* _Your assignment_
Across the whole listing, return each line exactly, with no images included.
START Data to examine
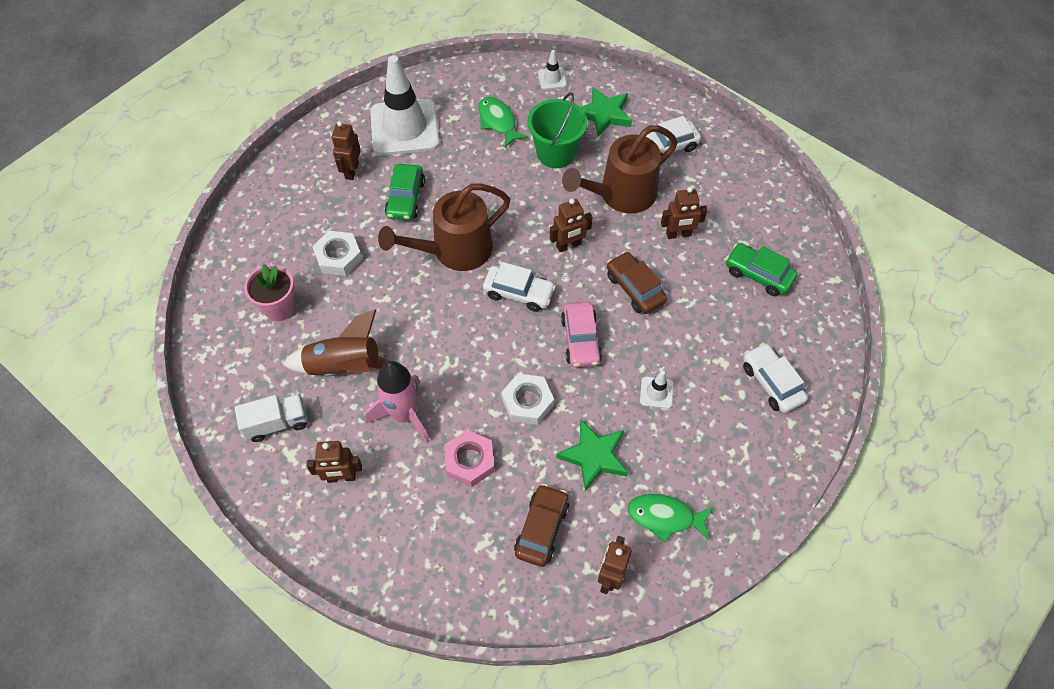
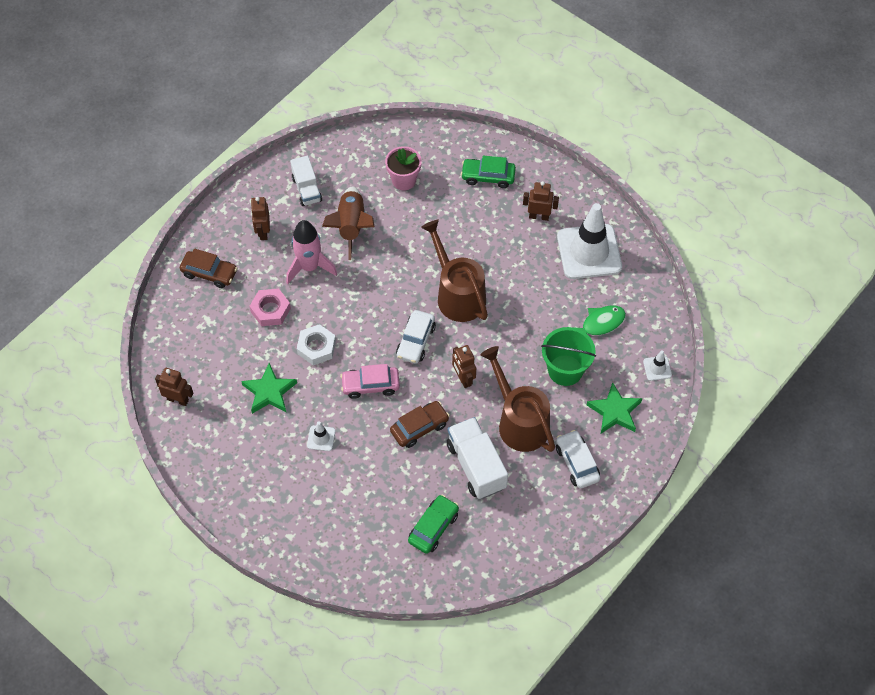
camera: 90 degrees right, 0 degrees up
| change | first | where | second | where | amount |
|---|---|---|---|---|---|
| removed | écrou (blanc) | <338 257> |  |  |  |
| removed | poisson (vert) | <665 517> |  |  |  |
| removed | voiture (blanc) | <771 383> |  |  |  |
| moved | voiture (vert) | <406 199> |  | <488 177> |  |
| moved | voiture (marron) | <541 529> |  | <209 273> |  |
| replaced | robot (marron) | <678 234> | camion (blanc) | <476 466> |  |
END Data to examine
* _Task result_
camera: 90 degrees right, 0 degrees up
| change | first | where | second | where | amount |
|---|---|---|---|---|---|
| removed | écrou (blanc) | <338 257> |  |  |  |
| removed | poisson (vert) | <665 517> |  |  |  |
| removed | voiture (blanc) | <771 383> |  |  |  |
| moved | voiture (vert) | <406 199> |  | <488 177> |  |
| moved | voiture (marron) | <541 529> |  | <209 273> |  |
| replaced | robot (marron) | <678 234> | camion (blanc) | <476 466> |  |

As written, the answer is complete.